TASK OBJECTIVE
Below are records to retype exactly, except for the pictures.

[Before-and-after scene images]
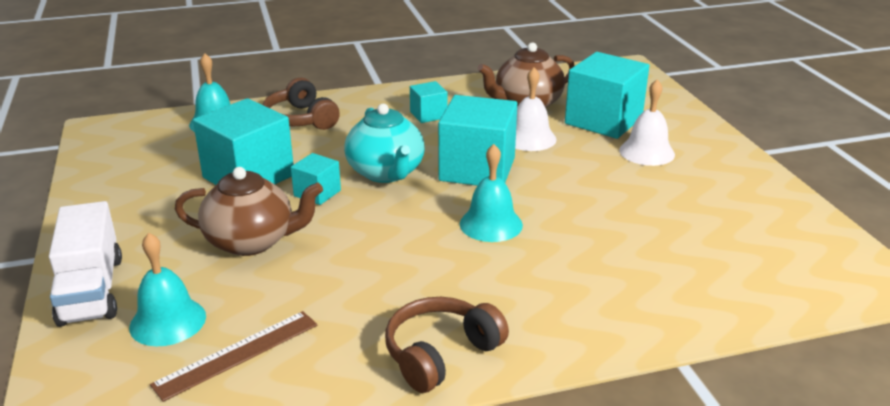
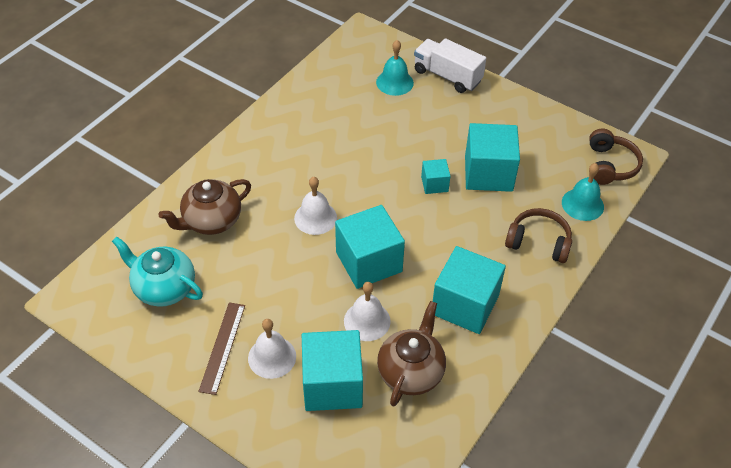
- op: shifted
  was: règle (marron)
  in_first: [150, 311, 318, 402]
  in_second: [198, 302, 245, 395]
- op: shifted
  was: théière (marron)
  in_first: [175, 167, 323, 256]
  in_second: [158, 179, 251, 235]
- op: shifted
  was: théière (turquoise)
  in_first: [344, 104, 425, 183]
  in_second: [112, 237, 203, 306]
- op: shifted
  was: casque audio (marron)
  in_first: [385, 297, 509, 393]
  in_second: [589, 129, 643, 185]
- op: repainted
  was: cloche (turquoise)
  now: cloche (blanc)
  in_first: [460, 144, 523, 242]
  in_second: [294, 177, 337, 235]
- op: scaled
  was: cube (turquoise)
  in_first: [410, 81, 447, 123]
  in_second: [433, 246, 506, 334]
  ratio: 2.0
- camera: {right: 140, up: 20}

RESULT
- op: shifted
  was: règle (marron)
  in_first: [150, 311, 318, 402]
  in_second: [198, 302, 245, 395]
- op: shifted
  was: théière (marron)
  in_first: [175, 167, 323, 256]
  in_second: [158, 179, 251, 235]
- op: shifted
  was: théière (turquoise)
  in_first: [344, 104, 425, 183]
  in_second: [112, 237, 203, 306]
- op: shifted
  was: casque audio (marron)
  in_first: [385, 297, 509, 393]
  in_second: [589, 129, 643, 185]
- op: repainted
  was: cloche (turquoise)
  now: cloche (blanc)
  in_first: [460, 144, 523, 242]
  in_second: [294, 177, 337, 235]
- op: scaled
  was: cube (turquoise)
  in_first: [410, 81, 447, 123]
  in_second: [433, 246, 506, 334]
  ratio: 2.0
- camera: {right: 140, up: 20}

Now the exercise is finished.